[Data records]
▼

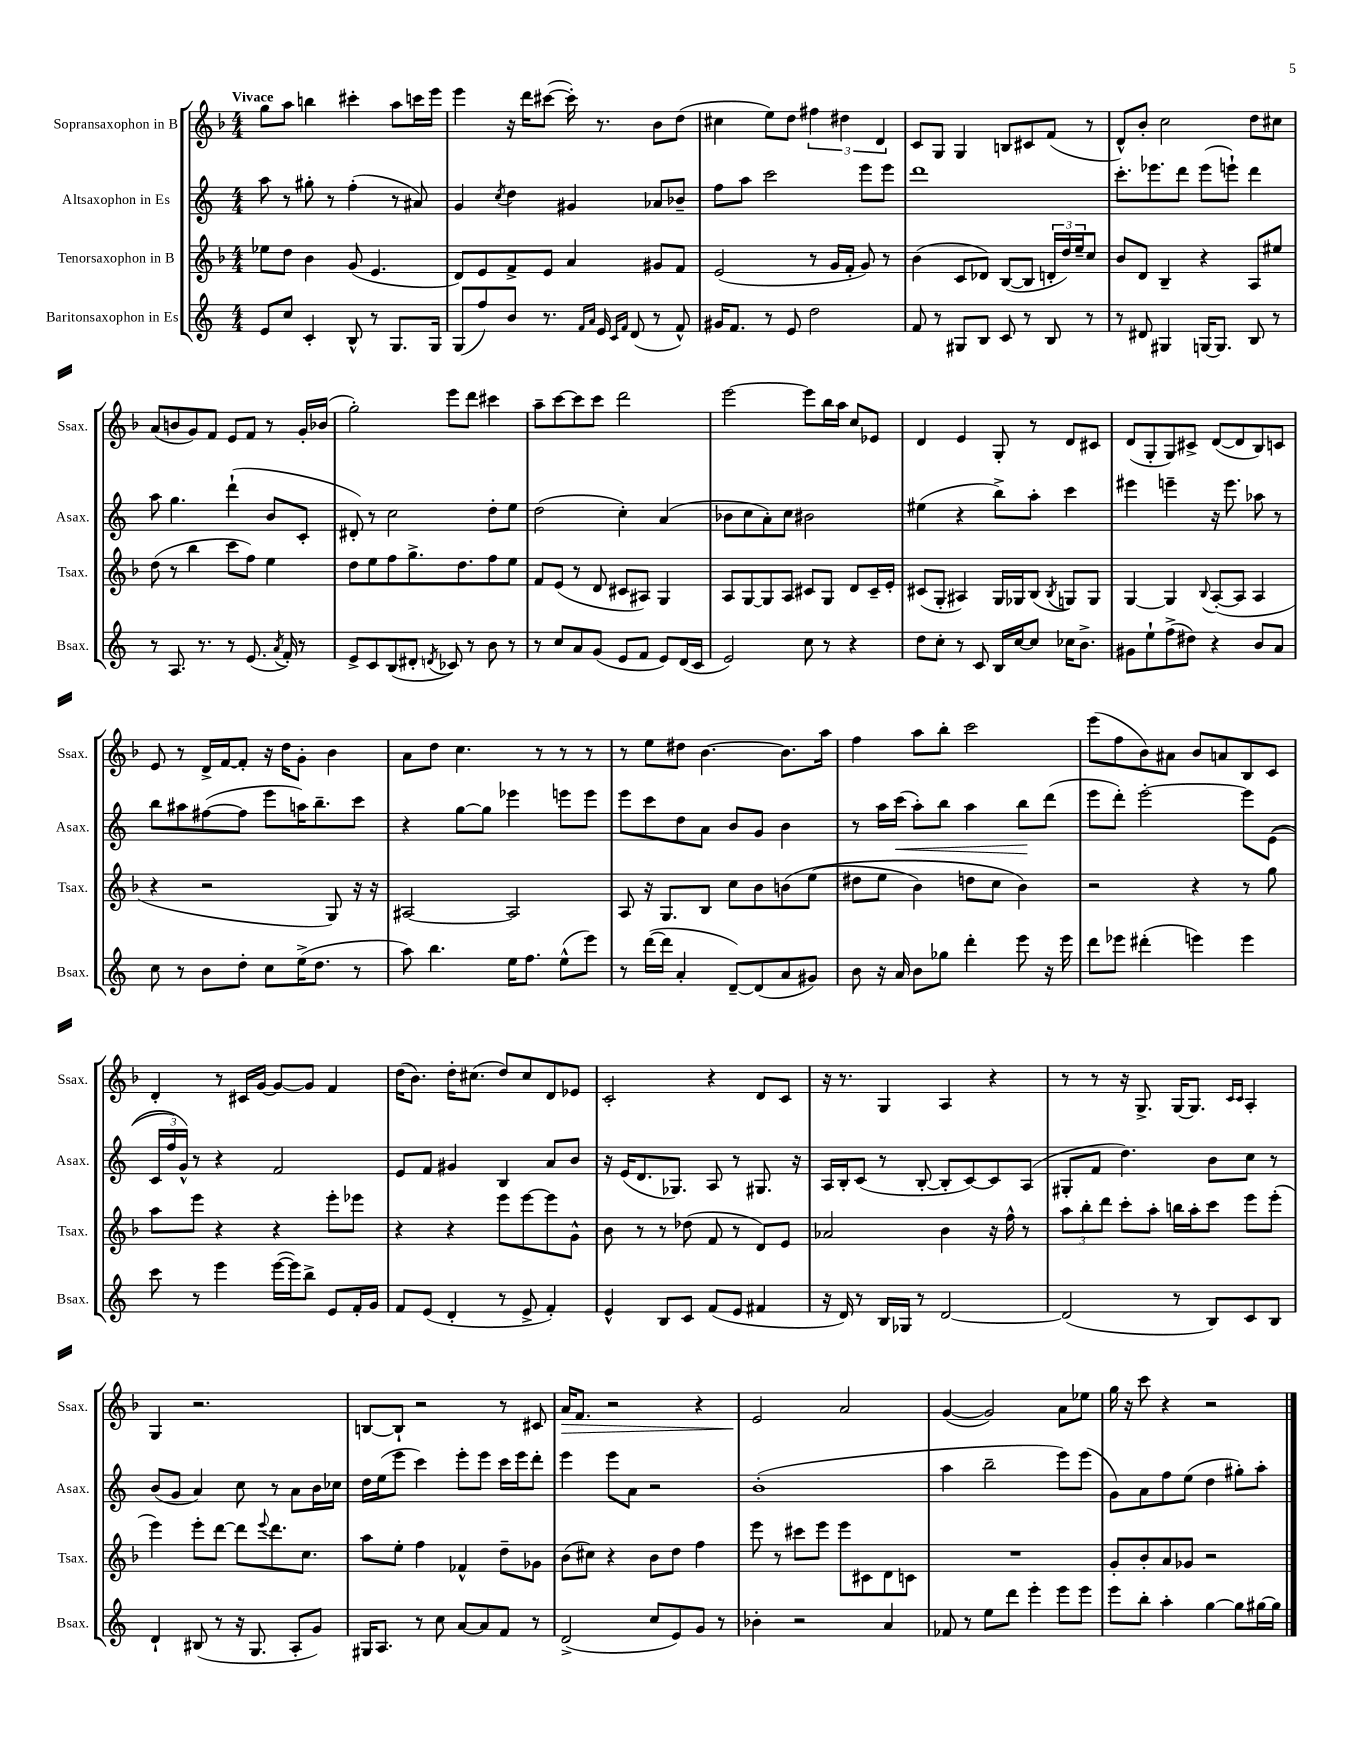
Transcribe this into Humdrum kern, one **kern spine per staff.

**kern	**kern	**kern	**kern
*staff4	*staff3	*staff2	*staff1
*clefG2	*clefG2	*clefG2	*clefG2
*k[]	*k[b-]	*k[]	*k[b-]
*M4/4	*M4/4	*M4/4	*M4/4
8e/L	8ee-\L	8aa\	8gg\L
8cc/J	8dd\J	8r	8aa\J
4c'/	4b-\	8gg#'\	4bb\
.	.	8r	.
8B^^/	(8g/	(4ff'\	4ccc#'\
8r	4.e/	.	.
8.G/L	.	8r	8aa\L
.	.	8a#/)	16ccc\L
16G/Jk	.	.	16eee\JJ
=	=	=	=
(8G/L	8d/L)	4g/	4eee\
8ff/)	8e/	.	.
.	.	8qcc/	.
8b/J	8f^/	4dd\	16r
.	.	.	16ddd\LK
8.r	8e/J	.	([8ccc#\J
.	4a/	4g#/	16ccc#'\])
16qqf/LL	.	.	.
16qqa/JJ	.	.	.
16e/	.	.	8.r
16qqc/LL	.	.	.
16qqf/JJ	.	.	.
(8d/	.	.	.
8r	8g#/L	8a-/L	8b-\L
8f^^/)	8f/J	8b-~/J	(8dd\J
=	=	=	=
16g#/LK	(2e/	8ff\L	4cc#\
8.f/J	.	.	.
.	.	8aa\J	.
8r	.	2ccc\	8ee\L)
8e/	.	.	8dd\J
2dd\	8r	.	6ff#\
.	16g/LL	.	.
.	.	.	6dd#\
.	16f'/JJ	.	.
.	8g/)	8eee\L	.
.	.	.	6d/
.	8r	8eee\J	.
=	=	=	=
8f/	(4b-\	1ddd	8c/L
8r	.	.	8G/J
8G#/L	8c/L	.	4G/
8B/J	8d-/J)	.	.
8c/	([8B-/L	.	8B/L
8r	8B-/]J	.	8c#/
8B/	24d'/LL	.	(8f/J
.	24dd/)	.	.
.	24ee~/J	.	.
8r	8cc/J	.	8r
=	=	=	=
8r	8b-/L	8.ccc'\L	8d^^/L)
8d#/	8d/J	.	8b-'/J
.	.	8.eee-\	.
4G#/	4B-~/	.	2cc\
.	.	8ddd\J	.
[16G/LK	4r	(8eee-\L	.
8.G/]J	.	.	.
.	.	8eee`\J)	.
8B/	8A/L	4ddd\	8dd\L
8r	8ee#/J	.	8cc#\J
=	=	=	=
8r	(8dd\	8aa\	(8a/L
8.A/	8r	4.gg\	8b/
.	4bb-\	.	8g/)
8.r	.	.	.
.	.	.	8f/J
8r	8ccc\L	(4ddd`\	8e/L
(8.e/	8ff\J)	.	8f/J
.	4ee\	8b/L	8r
8qa/	.	.	.
16f'/)	.	.	.
8r	.	8c'/J	16g'/LL
.	.	.	(16b-/JJ
=	=	=	=
8e^/L	8dd\L	8d#'/)	2gg'\)
8c/	8ee\	8r	.
(8B/	8ff\	2cc\	.
8d#'/J	8.gg^\	.	.
8qd/	.	.	.
8c-/)	.	.	8eee\L
.	8.dd\	.	.
8r	.	.	8ddd\J
8b\	8ff\	8dd'\L	4ccc#\
8r	8ee\J	8ee\J	.
=	=	=	=
8r	8f/L	(2dd\	8aa~\L
8cc/L	(8e/J	.	[8ccc\
8a/	8r	.	8ccc\]
(8g/J	8d/	.	8ccc\J
8e/L	8c#/L	4cc'\)	2ddd\
8f/J	8A#/J)	.	.
8e/L)	4G/	(4a/	.
(16d/L	.	.	.
16c/JJ	.	.	.
=	=	=	=
2e/)	8A/L	8b-\L	[2eee\
.	[8G/	8cc\	.
.	8G/]	8a'\)	.
.	8A/J	8cc\J	.
8cc\	8c#/L	2b#\	8eee\]L
8r	8G/J	.	16bb-\L
.	.	.	16aa\JJ
4r	8d/L	.	8cc/L
.	16c#~/L	.	8e-/J
.	16e'/JJ	.	.
=	=	=	=
8dd\L	(8c#/L	(4ee#\	4d/
8cc'\J	8G'/J	.	.
8r	4A#/)	4r	4e/
8c/	.	.	.
16B/LL	16G/LL	8bb^\L)	8G'/
[16cc/J	16G-/J	.	.
8cc/]J	(8B-/J	8aa'\J	8r
.	8qB-/	.	.
16cc-\LK	8G/L)	4ccc\	8d/L
8.b^\J	.	.	.
.	8G/J	.	8c#/J
=	=	=	=
8g#\L	[4G/	4eee#\	(8d/L
8ee`\	.	.	8G'/
(8ff^\	4G/]	4eee~\	8G/)
8dd#\J)	.	.	8c#^/J
.	8qqB-/	.	.
4r	([8A'/L	16r	([8d/L
.	.	8.eee\	.
.	8A/]J	.	8d/]
8b/L	4A/	8aa-\	8B-/)
8a/J	.	8r	8c/J
=	=	=	=
8cc\	4r	8bb\L	8e/
8r	.	8aa#\	8r
8b\L	2r	([8ff#\	16d^/LL
.	.	.	[16f/J
8dd'\J	.	8ff#\]J	8f'/]J
8cc\L	.	8eee\L	16r
.	.	.	16dd\LK
(16ee^\K	.	16aa\K)	8g'\J
8.dd\J	.	8.bb~\	.
.	8G/)	.	4b-\
8r	16r	8ccc\J	.
.	16r	.	.
=	=	=	=
8aa\)	[2A#/	4r	8a\L
4.bb\	.	.	8dd\J
.	.	[8gg\L	4.cc\
.	.	8gg\]J	.
16ee\LK	2A#/]	4eee-\	.
8.ff\J	.	.	.
.	.	.	8r
(8ee^^\L	.	8eee\L	8r
8eee\J)	.	8eee\J	8r
=	=	=	=
8r	8A/	8eee\L	8r
([16ddd\LL	16r	8ccc\	8ee\L
16ddd\]JJ	8.G/L	.	.
4a'/	.	8dd\	8dd#\J
.	8B-/J	8a\J	[4.b-\
[8d~/L)	8cc\L	8b/L	.
(8d/]	8b-\	8g/J	.
8a/	&(8b\	4b\	8.b-\]L
8g#/J)	(8ee\J	.	.
.	.	.	16aa\Jk
=	=	=	=
8b\	8dd#\L	8r	4ff\
16r	8ee\J	16aa\LL	.
16a/	.	(16ccc\JJ	.
8b\L	4b-\)	8aa'\L)	8aa\L
8gg-\J	.	8bb\J	8bb-'\J
4ddd'\	8dd\L	4aa\	2ccc\
.	8cc\J	.	.
8eee\	4b-\&)	8bb\L	.
16r	.	(8ddd\J	.
16eee\	.	.	.
=	=	=	=
8ddd\L	2r	8eee\L	(8eee\L
8eee-\J	.	8ddd'\J)	8ff\
(4ddd#'\	.	[2eee'\	8b-\)
.	.	.	8a#\J
4eee\)	4r	.	8b-/L
.	.	.	8a/
4eee\	8r	8eee\]L	8B-/
.	8gg\	&((8e\J	8c/J
=	=	=	=
8ccc\	8aa\L	24c/LL	4d'/
.	.	24ff/)	.
.	.	24g^^/JJ&)	.
8r	8eee\J	8r	.
4eee\	4r	4r	8r
.	.	.	16c#/LL
.	.	.	[16g/JJ
([16eee\LL	4r	2f/	8g/_L
16eee\]J)	.	.	.
8bb^\J	.	.	8g/]J
8e/L	8eee'\L	.	4f/
16f'/L	8eee-\J	.	.
16g/JJ	.	.	.
=	=	=	=
8f/L	4r	8e/L	(16dd\LK
.	.	.	8.b-\J)
(8e/J	.	8f/J	.
4d'/	4r	4g#/	16dd'\LK
.	.	.	(8.cc#\J
8r	8eee\L	4B/	8dd/L)
8e^/	[8eee\	.	8cc#/
4f'/)	8eee\]	8a/L	8d/
.	8g^^\J	8b/J	8e-/J
=	=	=	=
4e^^/	8b-\	16r	2c'/
.	.	(16e/LK	.
.	8r	8.d/	.
8B/L	8r	.	.
.	.	8.G-/J)	.
8c/J	(8dd-\	.	.
(8f/L	8f/	8A/	4r
8e/J	8r	8r	.
4f#/	8d/L)	8.G#/	8d/L
.	8e/J	.	8c/J
.	.	16r	.
=	=	=	=
16r	2a-/	16A/LL	16r
16d/)	.	16B'/J	8.r
8r	.	(8c/J	.
16B/LL	.	8r	4G/
16G-/JJ	.	.	.
8r	.	[8B'/	.
[2d/	4b-\	8B'/]L	4A/
.	.	[8c/)	.
.	16r	8c/]	4r
.	16ff^^\	.	.
.	8r	(8A/J	.
=	=	=	=
(2d/]	12aa\L	8G#'/L	8r
.	12bb-'\	.	.
.	.	8f/J	8r
.	12ddd\J	.	.
.	8ccc'\L	4.dd\)	16r
.	.	.	8.G^/
.	8aa'\J	.	.
8r	16bb\LL	.	[16G/LK
.	16aa'\J	.	8.G/]J
8B/L)	8ccc\J	8b\L	.
.	.	.	16qqc/LL
.	.	.	16qqc/JJ
8c/	8eee\L	8cc\J	4A'/
8B/J	(8eee'\J	8r	.
=	=	=	=
4d`/	4eee\)	(8b/L	4G/
.	.	8g/J	.
(8B#/	8eee'\L	4a/)	2.r
8r	[8ddd\J	.	.
16r	8ddd\]L	8cc\	.
8.G/	.	.	.
.	8qqeee/	.	.
.	8.ddd\	8r	.
8A'/L	.	8a\L	.
.	8.cc\J	.	.
8g/J)	.	16b\L	.
.	.	16cc-\JJ	.
=	=	=	=
16G#/LK	8aa\L	16dd\LL	[8B/L
8.A/J	.	(16ee\J	.
.	8ee'\J	8eee\J	8B`/]J
8r	4ff\	4ccc\)	2r
8cc\	.	.	.
[8a/L	4f-^^/	8eee'\L	.
8a/]	.	8eee\J	.
8f/J	8dd~\L	16ccc\LL	8r
.	.	16eee\J	.
8r	8g-\J	8ddd'\J	8c#/
=	=	=	=
(2d^/	(8b-\L	4eee\	16a/LK
.	.	.	8.f/J
.	8cc#\J)	.	.
.	4r	8eee\L	2r
.	.	8a\J	.
8cc/L	8b-\L	2r	.
8e/)	8dd\J	.	.
8g/J	4ff\	.	4r
8r	.	.	.
=	=	=	=
4b-'\	8eee\	(1b'	2e/
.	8r	.	.
2r	8ccc#\L	.	.
.	8eee\J	.	.
.	8eee\L	.	2a/
.	8c#\	.	.
4a/	8d\	.	.
.	8c\J	.	.
=	=	=	=
8f-/	1r	4aa\	([4g/
8r	.	.	.
8ee\L	.	2bb~\	2g/])
8ddd\J	.	.	.
4eee'\	.	.	.
8eee\L	.	8eee\L)	8a\L
8eee\J	.	(8eee\J	8ee-\J
=	=	=	=
8eee\L	8g'/L	8g\L)	16gg\
.	.	.	16r
8bb'\J	8b-'/	8a\	8ccc\
4aa'\	8a/	8ff\	4r
.	8g-/J	(8ee\J	.
[4gg\	2r	4dd\	2r
8gg\]L	.	8gg#'\L)	.
[16gg#\L	.	8aa'\J	.
16gg#\]JJ	.	.	.
==	==	==	==
*-	*-	*-	*-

▲

*Task to complete*.
Please tally the lines of the material above that contain the string "kern", and give only the number.

*The response*.
2